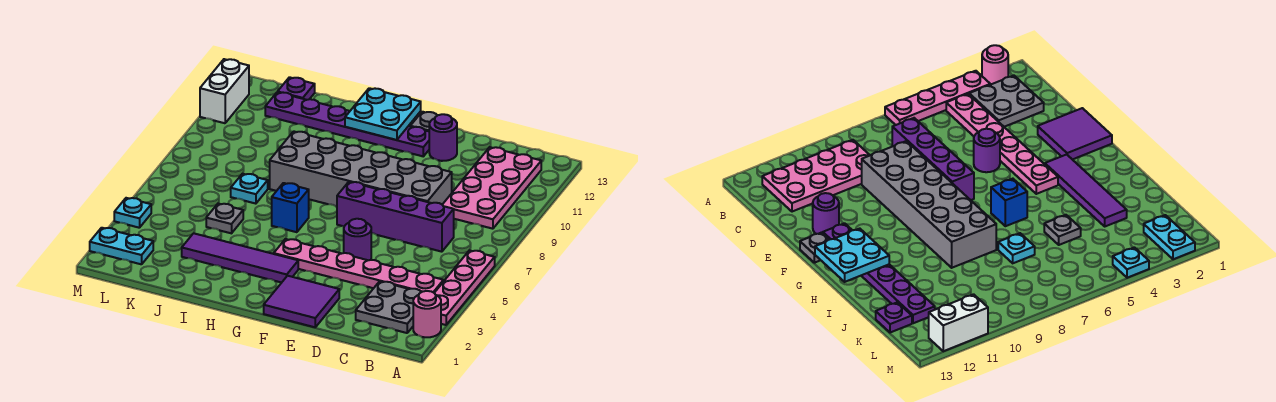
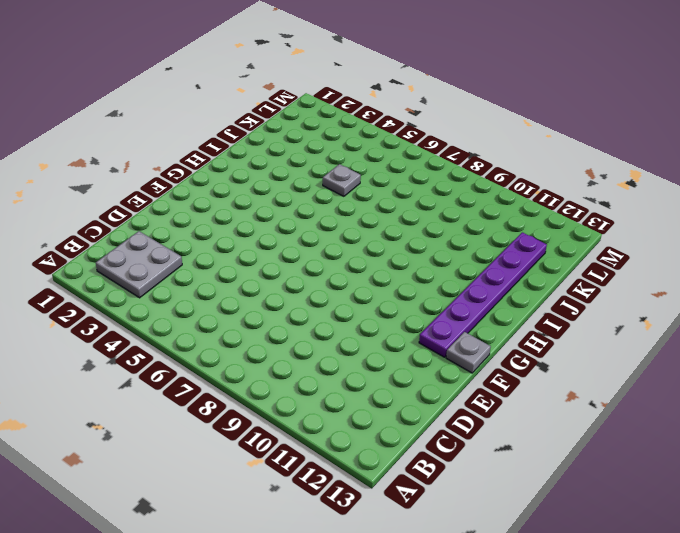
none -> pink 1x1 round brick [413,291,441,337]
none -> pink 1x4 plate [435,250,495,325]
none -> pink 1x6 plate [274,239,444,293]

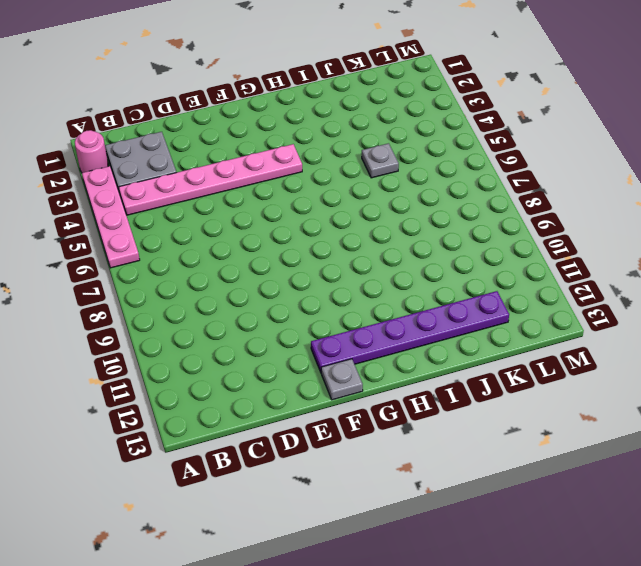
none -> pink 2x4 plate [442,147,541,229]
none -> purple 1x4 brick [337,182,454,252]
none -> grey 2x6 brick [270,131,452,207]

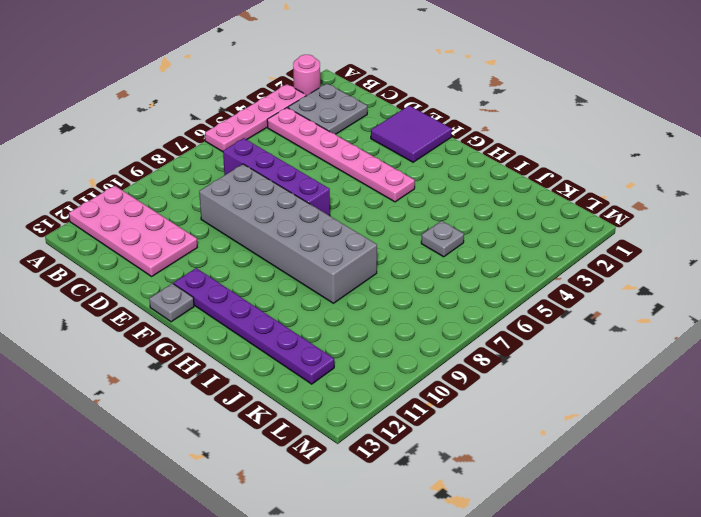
pink 2x4 plate [69,186,197,276] -> pink 2x4 plate turned to [442,147,541,229]
none -> purple 1x1 round brick [344,219,371,260]
none -> purple 1x1 round brick [429,114,457,161]
none -> purple 1x4 tile [182,233,298,283]

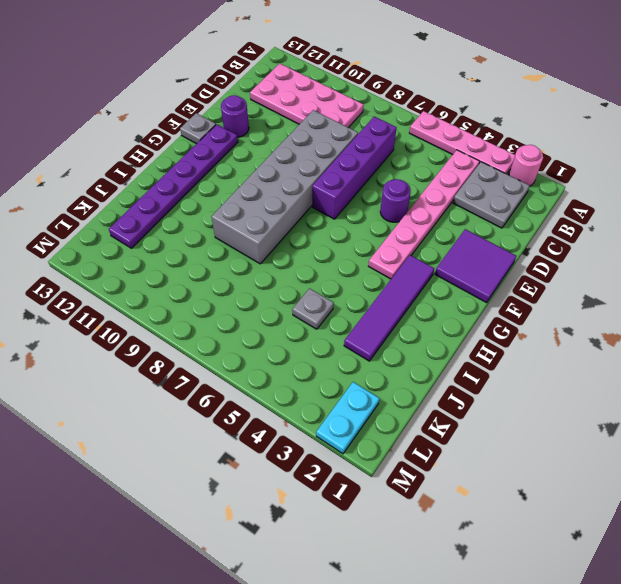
none -> blue 1x1 brick [272,183,309,232]
none -> cyan 1x1 plate [231,174,268,204]
none -> purple 1x1 plate [278,77,315,100]

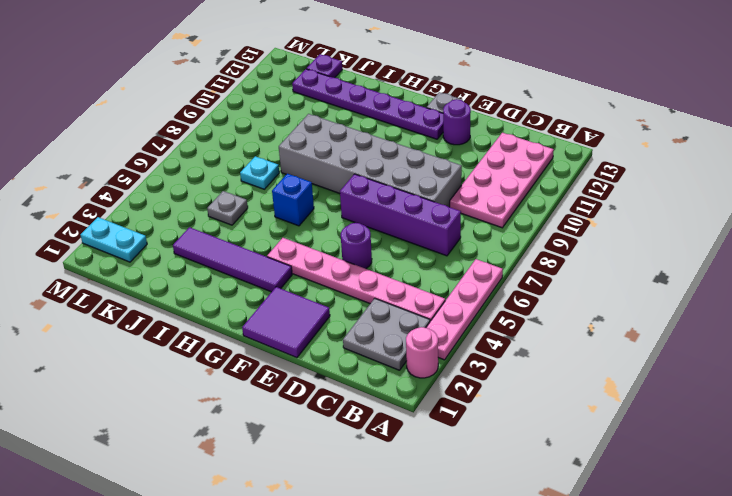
none -> cyan 1x1 plate [114,198,151,228]
none -> white 1x2 brick [200,59,249,123]
none -> cyan 2x2 plate [345,88,421,140]

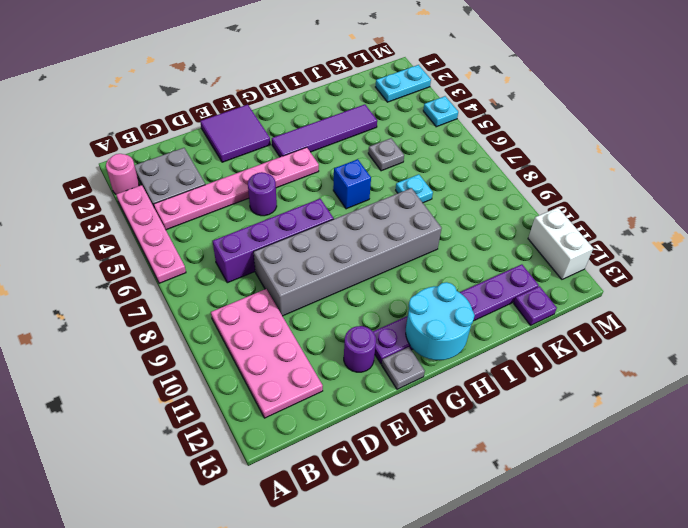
cyan 2x2 round brick [406,282,475,360] -> cyan 2x2 plate [345,88,421,140]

#####

What the task asks: Which lines in the records contain the word "cyan"? Copy each one.

Exercise answer:
none -> cyan 1x1 plate [231,174,268,204]
none -> cyan 1x1 plate [114,198,151,228]
none -> cyan 2x2 plate [345,88,421,140]
cyan 2x2 round brick [406,282,475,360] -> cyan 2x2 plate [345,88,421,140]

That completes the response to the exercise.